→ DIRECTIONS
The string "down" appears in some lines of the entries that follow; copy each such line.

--- START ---

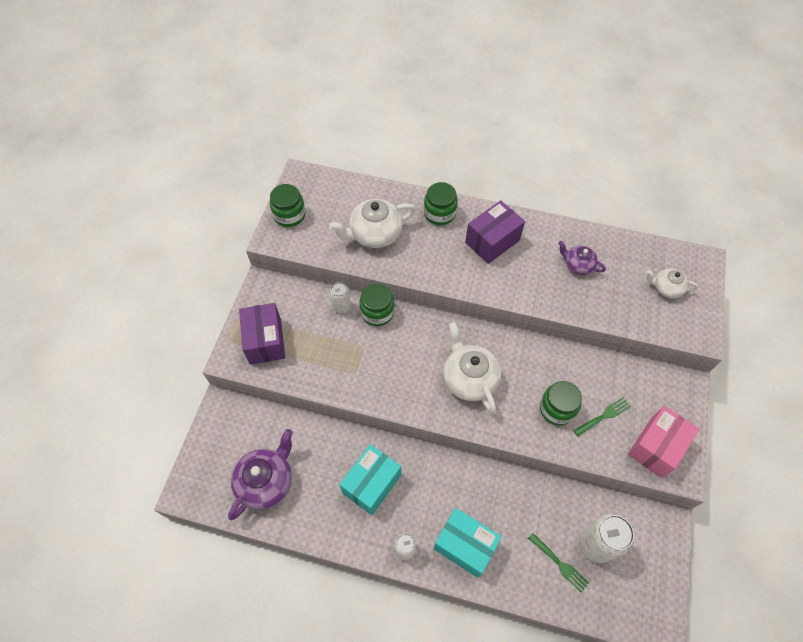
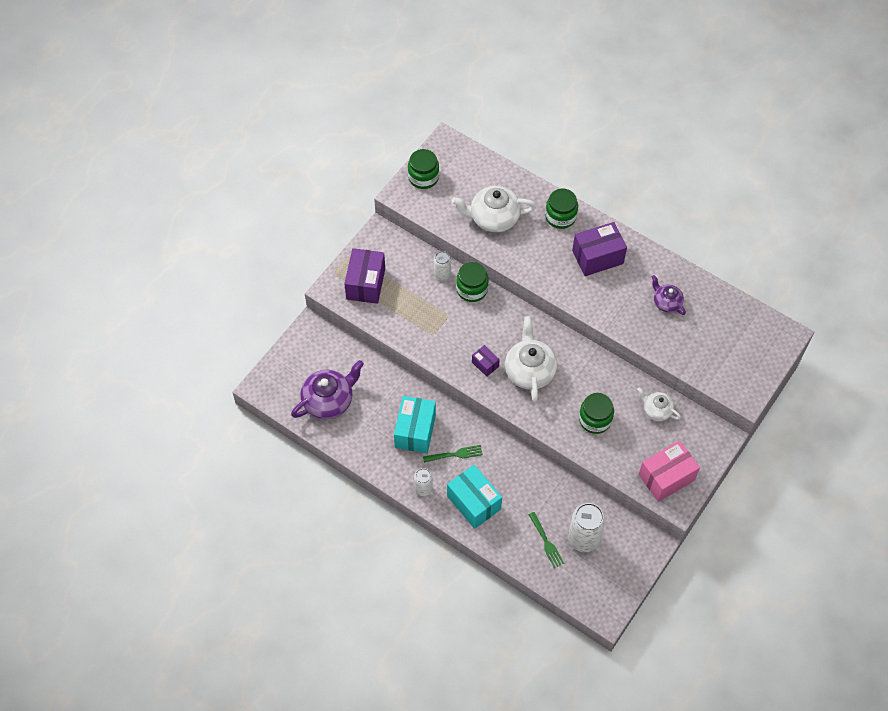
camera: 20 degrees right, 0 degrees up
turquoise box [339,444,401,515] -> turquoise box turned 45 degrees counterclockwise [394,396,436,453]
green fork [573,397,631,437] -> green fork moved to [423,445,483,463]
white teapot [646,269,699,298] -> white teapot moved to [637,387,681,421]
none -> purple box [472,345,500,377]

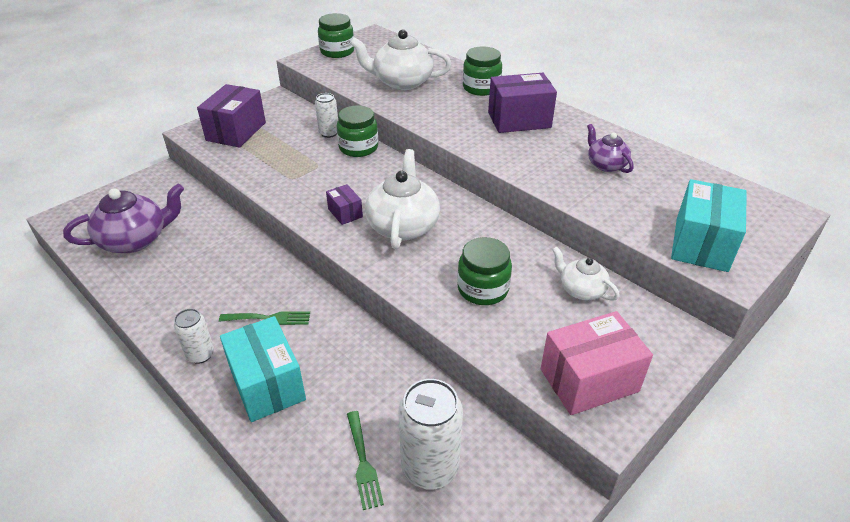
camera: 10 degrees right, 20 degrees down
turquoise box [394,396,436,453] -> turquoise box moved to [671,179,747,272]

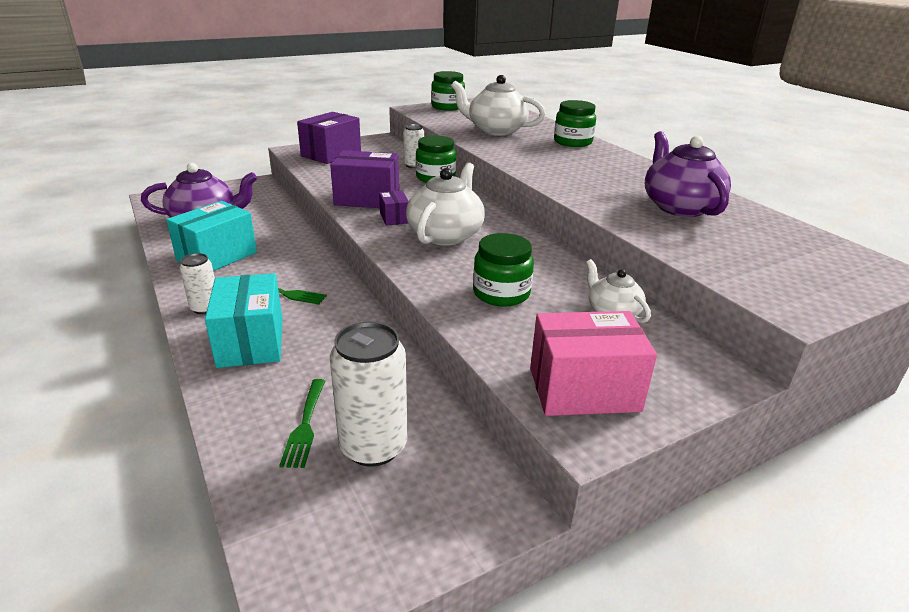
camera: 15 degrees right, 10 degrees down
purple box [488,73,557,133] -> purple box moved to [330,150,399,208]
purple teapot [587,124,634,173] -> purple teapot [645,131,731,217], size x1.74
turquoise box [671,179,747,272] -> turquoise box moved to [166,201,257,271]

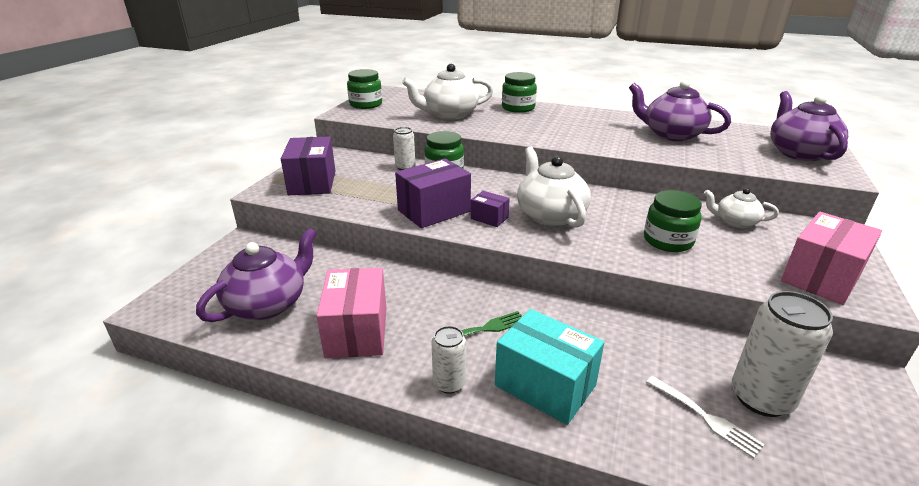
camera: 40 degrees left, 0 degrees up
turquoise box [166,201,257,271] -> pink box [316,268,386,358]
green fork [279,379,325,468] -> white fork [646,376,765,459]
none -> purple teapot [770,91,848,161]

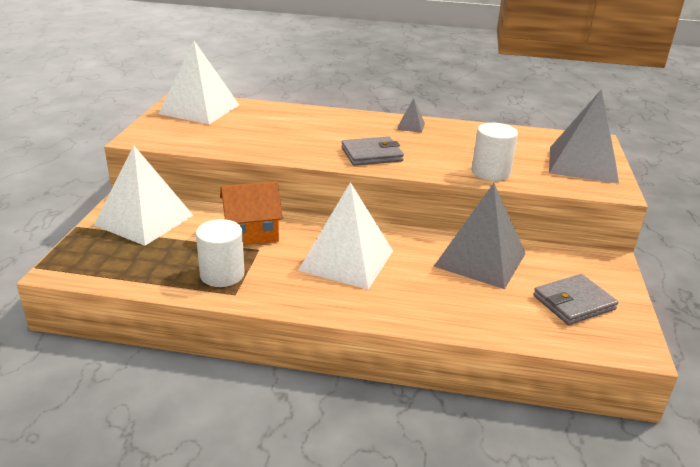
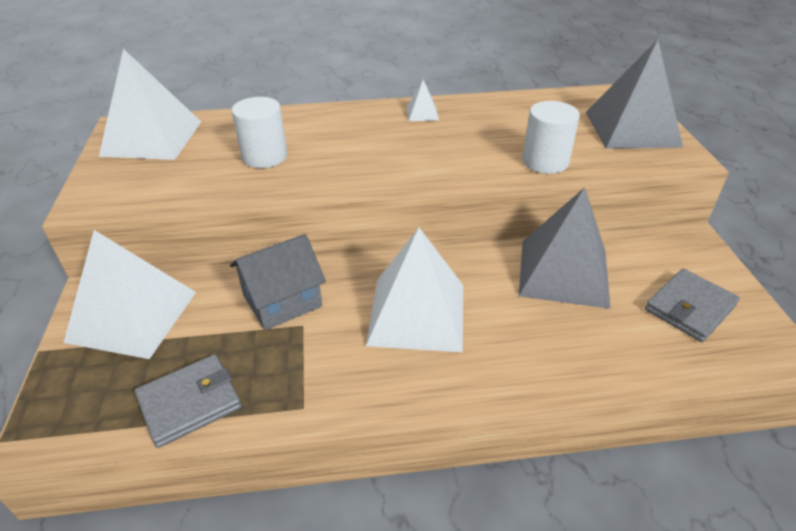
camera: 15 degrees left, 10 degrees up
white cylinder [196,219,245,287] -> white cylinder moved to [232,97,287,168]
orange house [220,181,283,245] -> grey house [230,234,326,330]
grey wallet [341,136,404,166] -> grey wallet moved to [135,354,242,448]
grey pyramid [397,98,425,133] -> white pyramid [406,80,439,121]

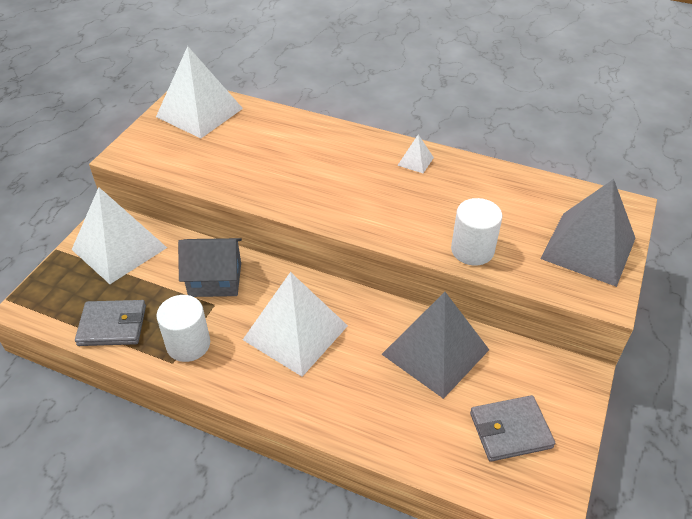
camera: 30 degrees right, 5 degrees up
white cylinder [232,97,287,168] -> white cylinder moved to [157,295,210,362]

--- END ---

→ TASK SOLUTION
camera: 10 degrees right, 20 degrees down
camera: 15 degrees right, 10 degrees down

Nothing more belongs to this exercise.